For the word "orange", state how many lines below contain it. Give no other text.

▶ _Records from a data collection_:
- - -
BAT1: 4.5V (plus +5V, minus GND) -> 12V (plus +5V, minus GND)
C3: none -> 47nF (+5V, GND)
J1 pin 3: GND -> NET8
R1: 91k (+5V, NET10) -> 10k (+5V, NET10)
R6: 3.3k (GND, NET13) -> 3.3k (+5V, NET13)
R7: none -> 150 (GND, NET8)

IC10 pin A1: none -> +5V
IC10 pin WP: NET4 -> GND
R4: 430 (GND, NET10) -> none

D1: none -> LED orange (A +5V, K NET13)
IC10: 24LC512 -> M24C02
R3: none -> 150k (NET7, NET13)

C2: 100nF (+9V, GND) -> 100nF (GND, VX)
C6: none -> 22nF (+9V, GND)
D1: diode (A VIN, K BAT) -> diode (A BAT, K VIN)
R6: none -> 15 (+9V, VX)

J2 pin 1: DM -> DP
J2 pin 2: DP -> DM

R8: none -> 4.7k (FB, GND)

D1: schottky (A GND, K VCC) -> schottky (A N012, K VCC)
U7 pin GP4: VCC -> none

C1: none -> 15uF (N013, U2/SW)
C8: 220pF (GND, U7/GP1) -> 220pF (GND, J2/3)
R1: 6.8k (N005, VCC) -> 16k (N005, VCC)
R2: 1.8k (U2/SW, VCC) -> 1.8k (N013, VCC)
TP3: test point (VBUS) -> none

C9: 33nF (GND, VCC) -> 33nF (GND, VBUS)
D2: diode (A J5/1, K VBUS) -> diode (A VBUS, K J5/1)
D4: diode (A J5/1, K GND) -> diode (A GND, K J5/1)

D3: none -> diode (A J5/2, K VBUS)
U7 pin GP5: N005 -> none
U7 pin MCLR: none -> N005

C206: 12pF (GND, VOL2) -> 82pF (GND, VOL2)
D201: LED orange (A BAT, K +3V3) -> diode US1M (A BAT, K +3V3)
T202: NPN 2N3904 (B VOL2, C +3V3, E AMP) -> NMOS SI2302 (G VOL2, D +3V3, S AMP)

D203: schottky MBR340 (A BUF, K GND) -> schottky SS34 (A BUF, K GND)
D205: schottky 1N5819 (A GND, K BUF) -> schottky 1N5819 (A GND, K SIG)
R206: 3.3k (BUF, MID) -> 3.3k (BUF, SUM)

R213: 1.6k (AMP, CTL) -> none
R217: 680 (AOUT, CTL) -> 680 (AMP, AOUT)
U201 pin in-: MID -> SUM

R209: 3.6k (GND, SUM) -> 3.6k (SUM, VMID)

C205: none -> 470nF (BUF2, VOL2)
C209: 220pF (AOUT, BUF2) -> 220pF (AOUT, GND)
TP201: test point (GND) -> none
- - -
▶ _Answer space_: 2